**What the exercise asks**
Reproduce exactly the lines below, starting at the line that contains "MATRIX2 pin CLK: 4 -> 14" and ending with the last line of the records, both included; leave out any pictures.

Edit tracking data

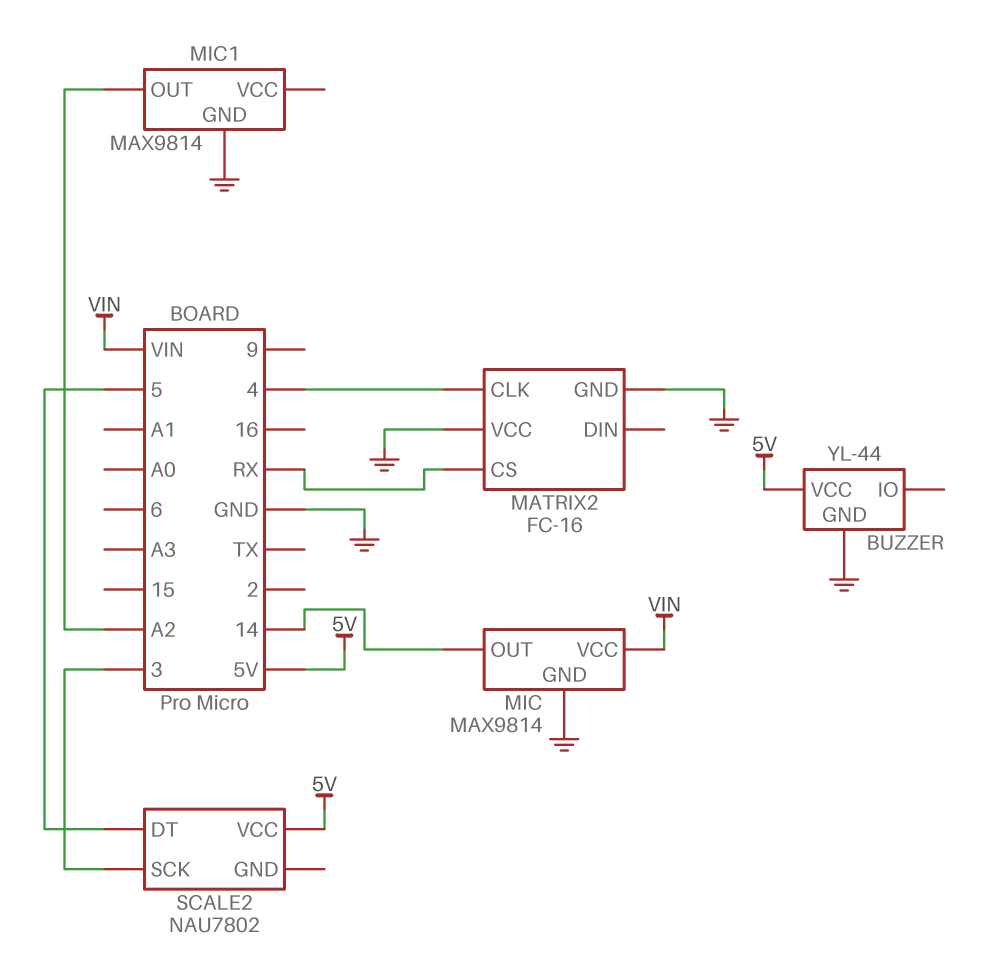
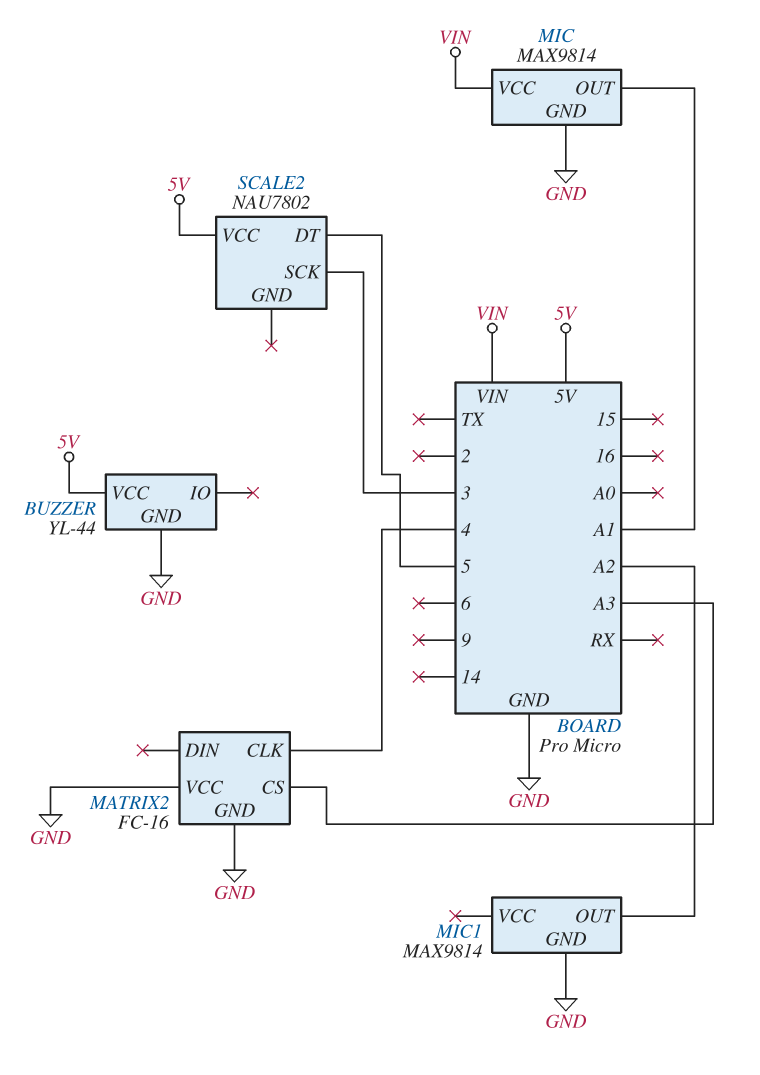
MATRIX2 pin CS: RX -> A3
MIC pin OUT: 14 -> A1

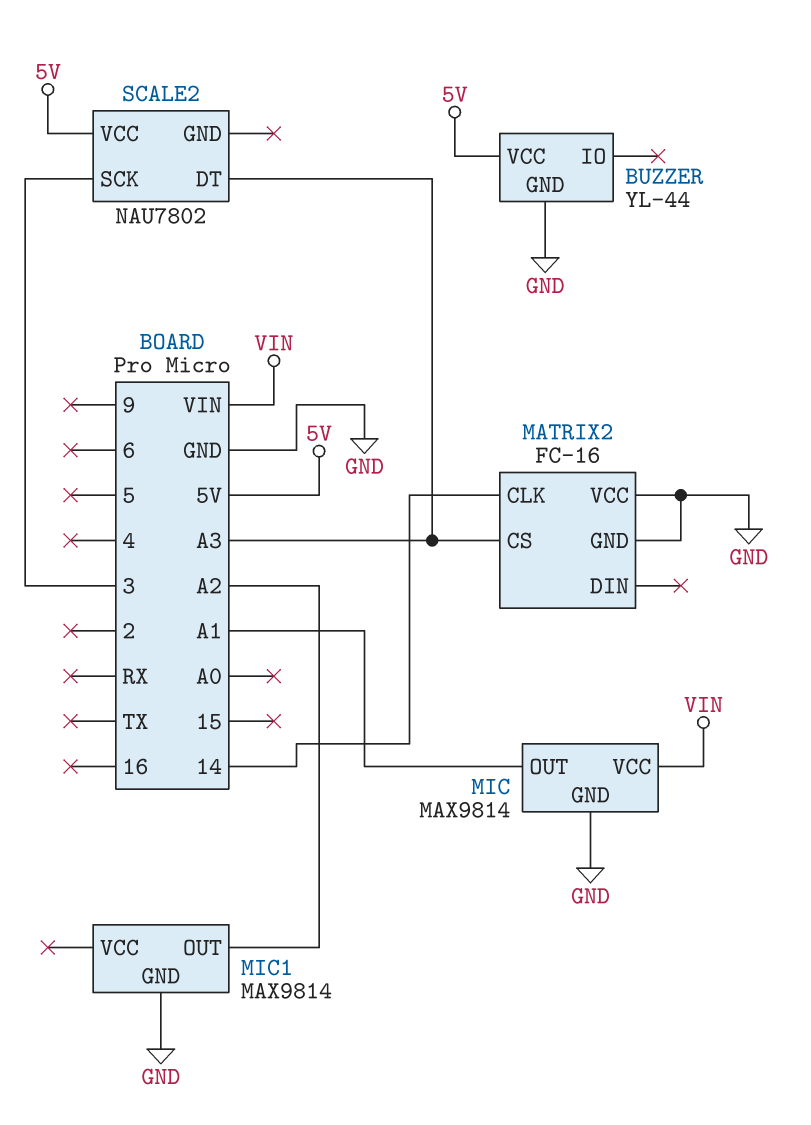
MATRIX2 pin CLK: 4 -> 14
SCALE2 pin DT: 5 -> A3

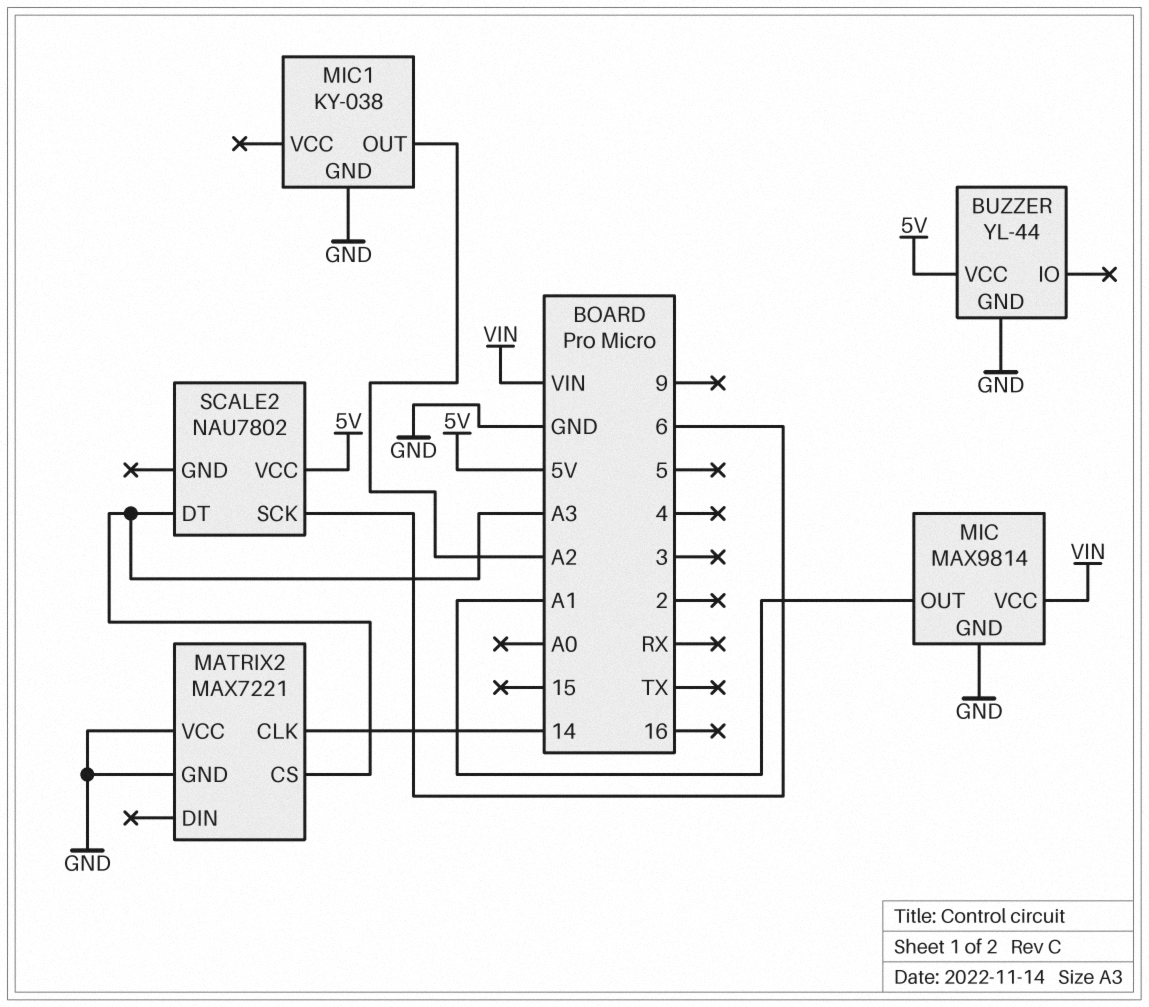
MATRIX2: FC-16 -> MAX7221
MIC1: MAX9814 -> KY-038
SCALE2 pin SCK: 3 -> 6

**Exercise output**
MATRIX2 pin CLK: 4 -> 14
SCALE2 pin DT: 5 -> A3

MATRIX2: FC-16 -> MAX7221
MIC1: MAX9814 -> KY-038
SCALE2 pin SCK: 3 -> 6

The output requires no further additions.